[Problem requirements]: Give the entries again exactly; drop the pictures.

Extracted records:

"""

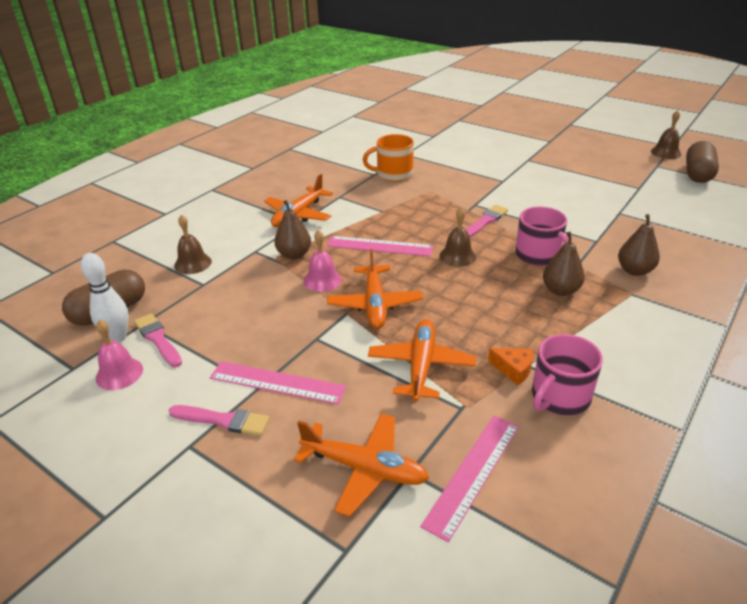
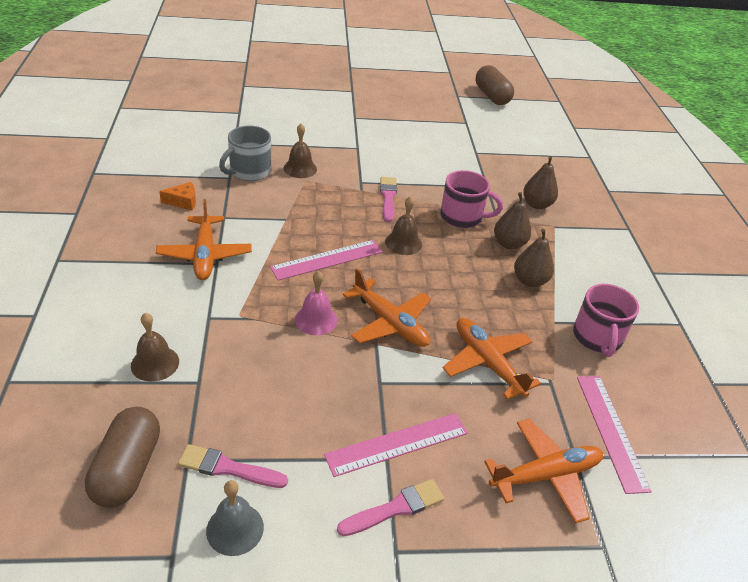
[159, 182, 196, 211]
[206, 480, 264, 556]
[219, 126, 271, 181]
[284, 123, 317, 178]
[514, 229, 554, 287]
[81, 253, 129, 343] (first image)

"""

[Finished task]:
[159, 182, 196, 211]
[206, 480, 264, 556]
[219, 126, 271, 181]
[284, 123, 317, 178]
[514, 229, 554, 287]
[81, 253, 129, 343] (first image)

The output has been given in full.